• _WORK TO BE COMPLETED_:
Check each line below for "orange" and report how many have it, nothing else.

• _EXTRACTED MATERIAL_:
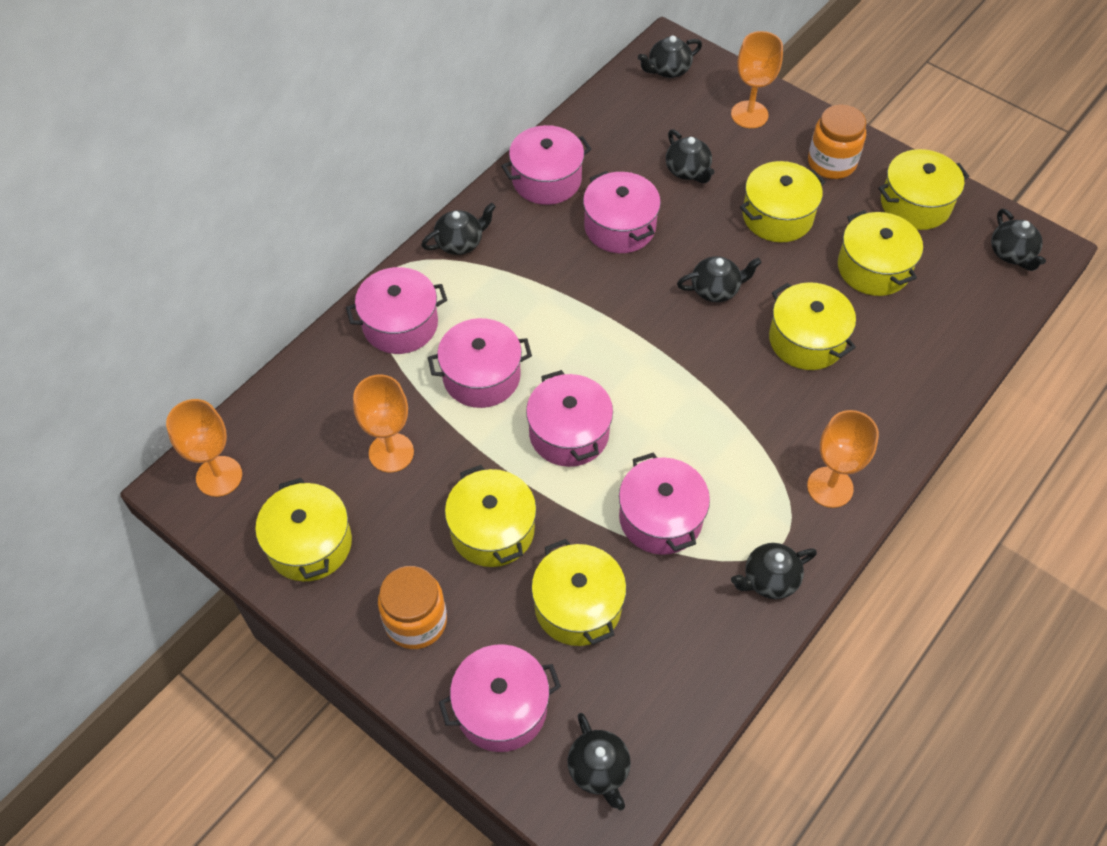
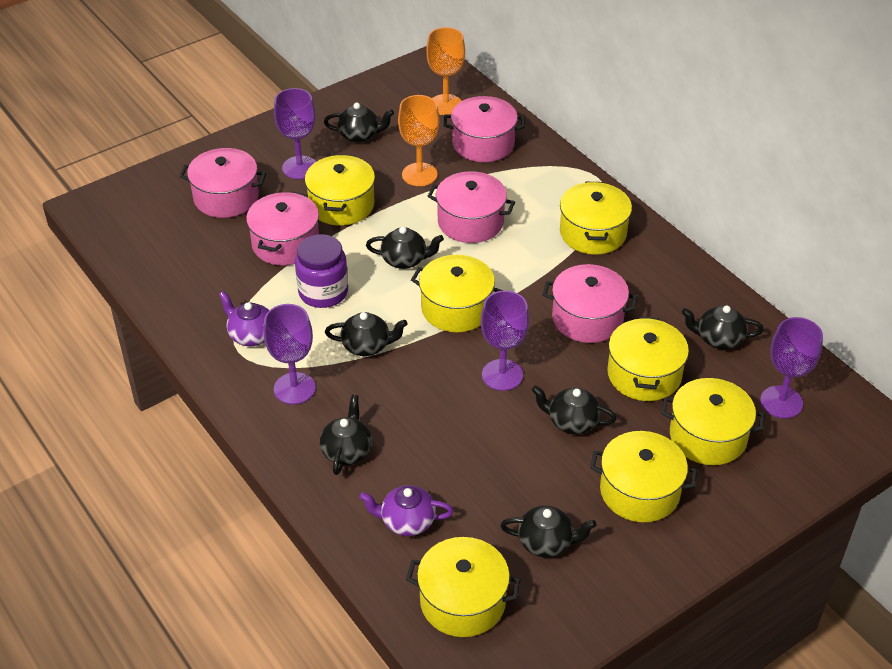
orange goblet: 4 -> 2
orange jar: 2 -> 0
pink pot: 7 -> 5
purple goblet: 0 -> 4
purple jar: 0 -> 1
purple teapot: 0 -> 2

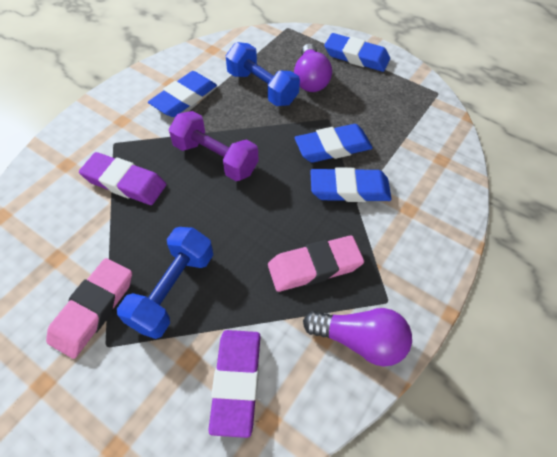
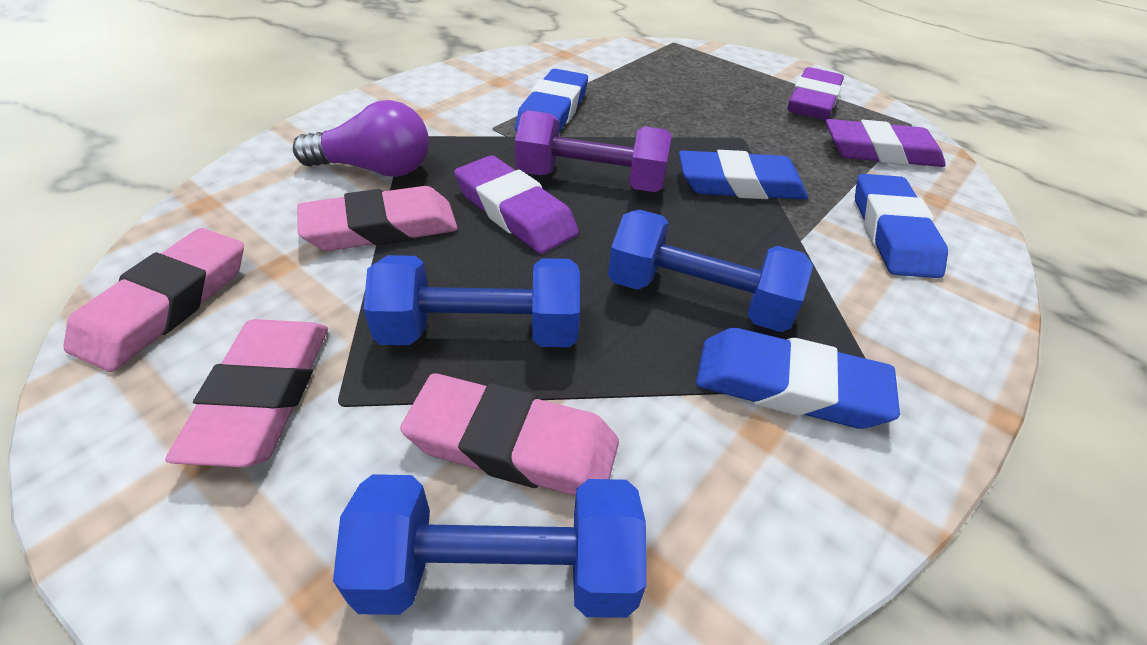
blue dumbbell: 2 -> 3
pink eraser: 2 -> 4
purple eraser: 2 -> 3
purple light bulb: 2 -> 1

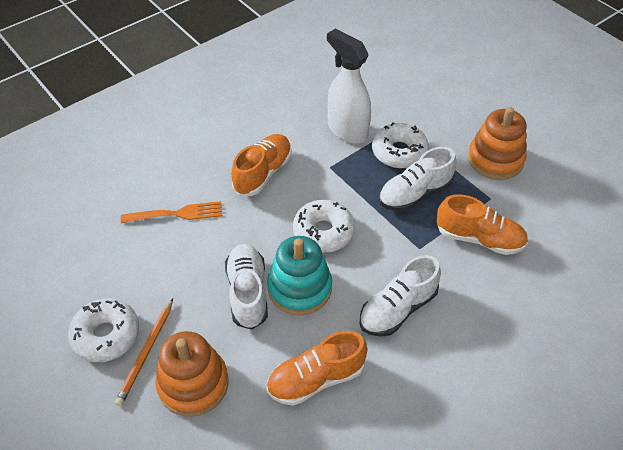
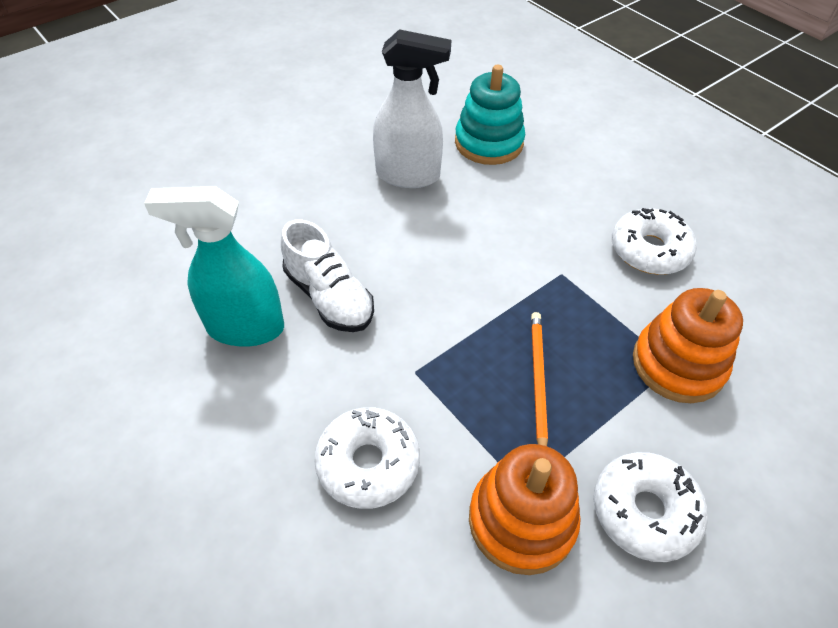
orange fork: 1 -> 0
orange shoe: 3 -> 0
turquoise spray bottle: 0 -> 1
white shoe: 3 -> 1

==

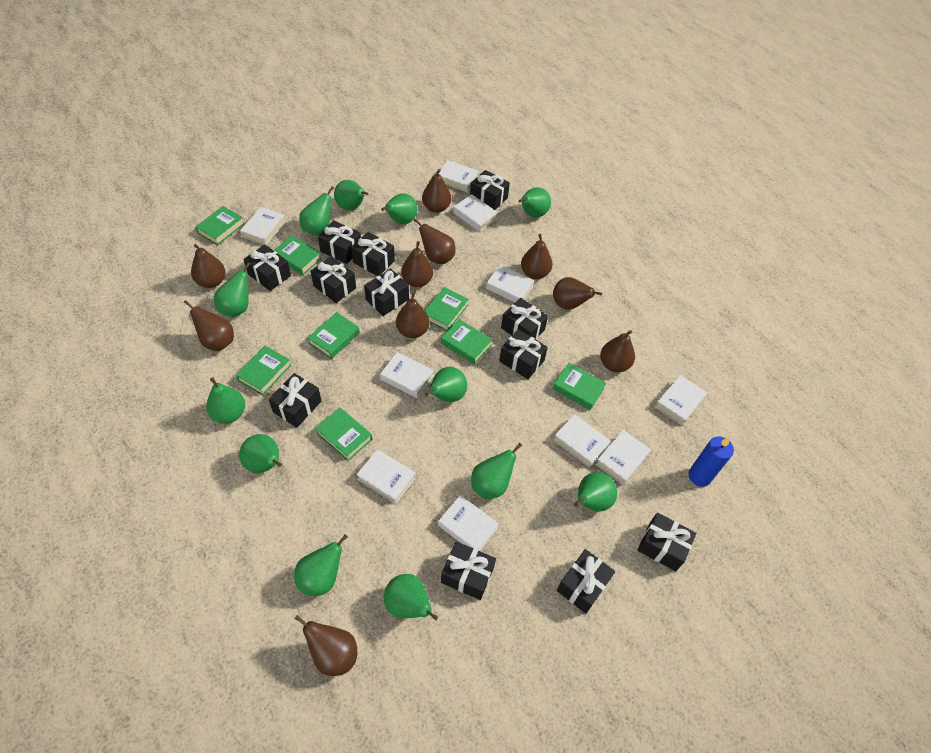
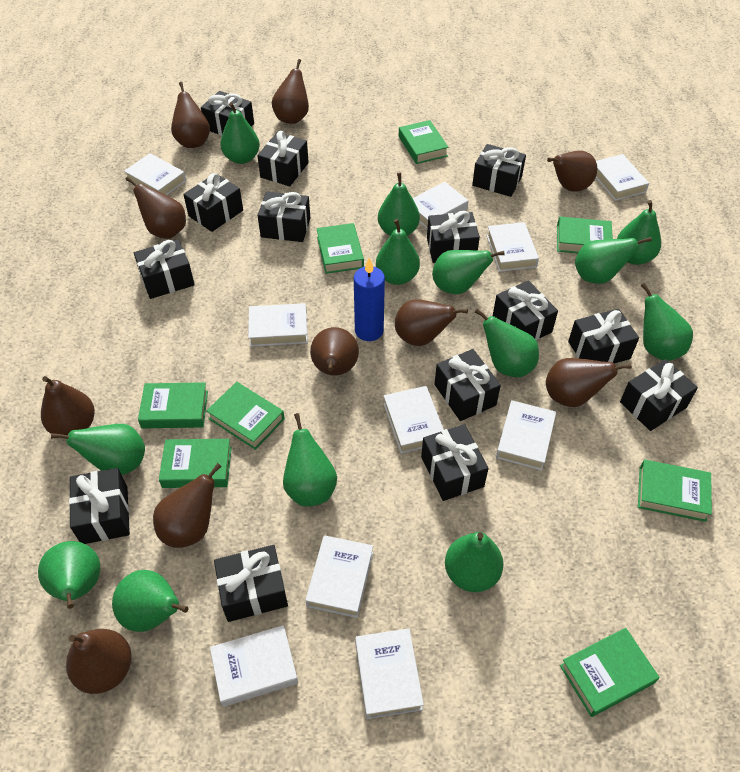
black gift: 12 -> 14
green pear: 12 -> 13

• _RESPONSE_:
4